WORK INSTRUCTION:
Determine the number of lines in the listing below that hold the word "cone". Write the number alone.

——————————

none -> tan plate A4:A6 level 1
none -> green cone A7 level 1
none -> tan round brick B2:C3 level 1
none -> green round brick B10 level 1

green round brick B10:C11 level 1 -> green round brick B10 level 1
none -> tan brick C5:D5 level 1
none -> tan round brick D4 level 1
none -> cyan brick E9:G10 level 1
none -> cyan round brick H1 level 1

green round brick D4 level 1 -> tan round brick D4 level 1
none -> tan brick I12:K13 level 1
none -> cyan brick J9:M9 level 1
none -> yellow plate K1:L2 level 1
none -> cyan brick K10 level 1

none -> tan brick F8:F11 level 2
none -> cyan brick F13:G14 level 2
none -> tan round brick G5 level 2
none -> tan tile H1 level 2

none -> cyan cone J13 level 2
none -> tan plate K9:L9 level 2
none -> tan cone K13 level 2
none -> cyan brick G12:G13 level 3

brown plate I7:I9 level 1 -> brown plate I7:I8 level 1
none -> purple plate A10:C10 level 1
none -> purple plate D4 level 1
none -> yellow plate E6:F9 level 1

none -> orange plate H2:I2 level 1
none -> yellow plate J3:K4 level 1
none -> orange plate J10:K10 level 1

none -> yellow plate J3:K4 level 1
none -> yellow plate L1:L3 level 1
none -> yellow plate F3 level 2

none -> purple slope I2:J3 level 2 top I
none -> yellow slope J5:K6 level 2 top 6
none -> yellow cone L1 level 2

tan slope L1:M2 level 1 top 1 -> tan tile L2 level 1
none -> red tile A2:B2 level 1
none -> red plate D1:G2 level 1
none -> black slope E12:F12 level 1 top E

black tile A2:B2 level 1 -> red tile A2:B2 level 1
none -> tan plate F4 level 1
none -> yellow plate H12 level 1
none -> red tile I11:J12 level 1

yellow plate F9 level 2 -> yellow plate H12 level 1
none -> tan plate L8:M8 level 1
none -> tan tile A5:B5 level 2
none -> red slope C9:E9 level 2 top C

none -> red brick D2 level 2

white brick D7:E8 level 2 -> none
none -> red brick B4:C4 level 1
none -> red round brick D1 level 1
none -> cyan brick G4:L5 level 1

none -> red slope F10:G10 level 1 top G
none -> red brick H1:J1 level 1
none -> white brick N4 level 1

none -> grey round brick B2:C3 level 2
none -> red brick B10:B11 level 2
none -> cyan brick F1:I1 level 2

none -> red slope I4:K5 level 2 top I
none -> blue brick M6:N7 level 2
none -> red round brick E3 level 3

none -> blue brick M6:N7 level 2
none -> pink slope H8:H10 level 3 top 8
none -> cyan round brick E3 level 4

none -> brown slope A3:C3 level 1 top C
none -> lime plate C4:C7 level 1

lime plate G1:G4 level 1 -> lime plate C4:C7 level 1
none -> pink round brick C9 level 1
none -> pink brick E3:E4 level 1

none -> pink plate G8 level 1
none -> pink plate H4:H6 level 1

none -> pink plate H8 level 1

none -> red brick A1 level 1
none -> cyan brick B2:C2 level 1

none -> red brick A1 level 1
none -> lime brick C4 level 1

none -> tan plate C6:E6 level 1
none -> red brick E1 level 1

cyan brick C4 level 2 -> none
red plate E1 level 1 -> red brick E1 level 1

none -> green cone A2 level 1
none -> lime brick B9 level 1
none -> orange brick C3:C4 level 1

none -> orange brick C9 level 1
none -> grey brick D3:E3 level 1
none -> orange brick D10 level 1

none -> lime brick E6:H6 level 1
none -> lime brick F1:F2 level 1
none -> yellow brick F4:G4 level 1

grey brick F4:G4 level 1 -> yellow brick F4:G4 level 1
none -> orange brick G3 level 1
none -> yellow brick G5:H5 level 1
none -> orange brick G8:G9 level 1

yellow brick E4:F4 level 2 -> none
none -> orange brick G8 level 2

——————————

WRITTEN RESPONSE:
5